Instructions for the task:
Give the listing back in full, exactly as written, with the pictures removed.

Exercise data:
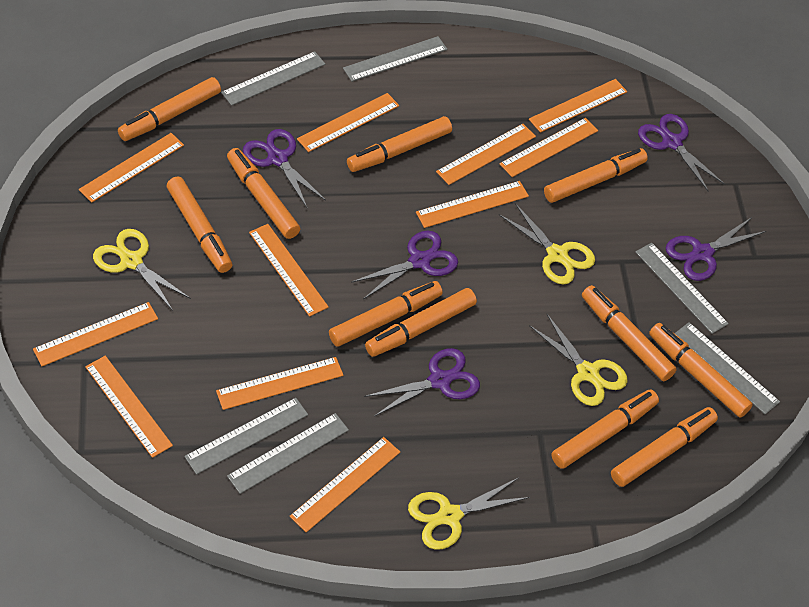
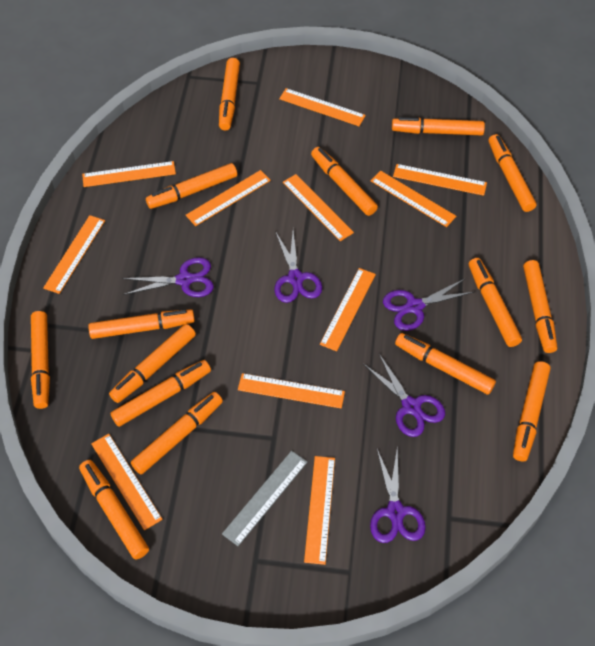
grey ruler: 6 -> 1
orange marker: 11 -> 15
yellow scissors: 4 -> 0

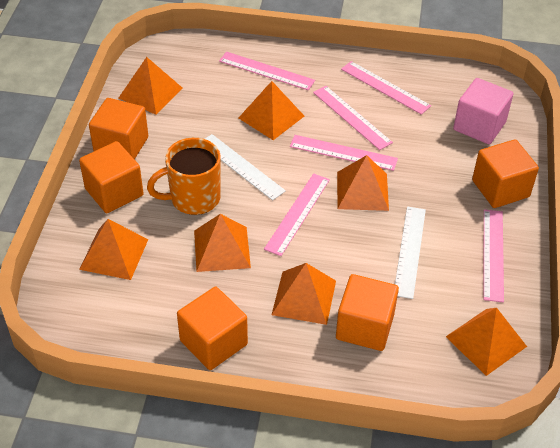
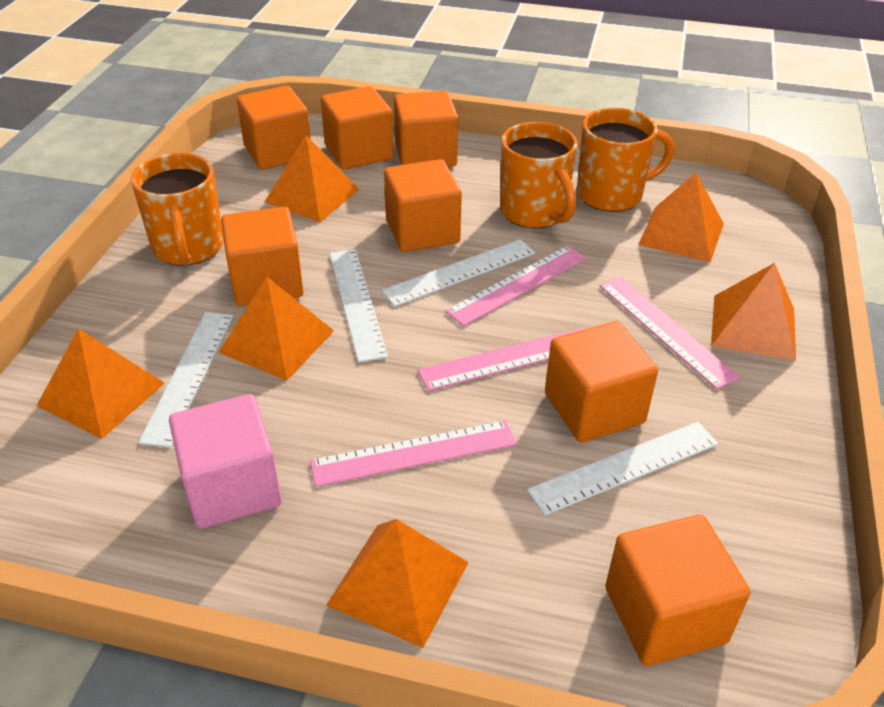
orange cube: 5 -> 7
orange mug: 1 -> 3
orange pyramid: 7 -> 6
pink ruler: 6 -> 4
white ruler: 2 -> 4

Your solution:
grey ruler: 6 -> 1
orange marker: 11 -> 15
yellow scissors: 4 -> 0

orange cube: 5 -> 7
orange mug: 1 -> 3
orange pyramid: 7 -> 6
pink ruler: 6 -> 4
white ruler: 2 -> 4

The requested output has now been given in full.